Content starts

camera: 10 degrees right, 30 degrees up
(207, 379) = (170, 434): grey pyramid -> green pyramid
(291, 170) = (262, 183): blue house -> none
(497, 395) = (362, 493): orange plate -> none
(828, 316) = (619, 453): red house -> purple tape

Content ends

## Try it
Extract the listing in its entirety, matching it exactly.

## Exercise response
camera: 10 degrees right, 30 degrees up
(207, 379) = (170, 434): grey pyramid -> green pyramid
(291, 170) = (262, 183): blue house -> none
(497, 395) = (362, 493): orange plate -> none
(828, 316) = (619, 453): red house -> purple tape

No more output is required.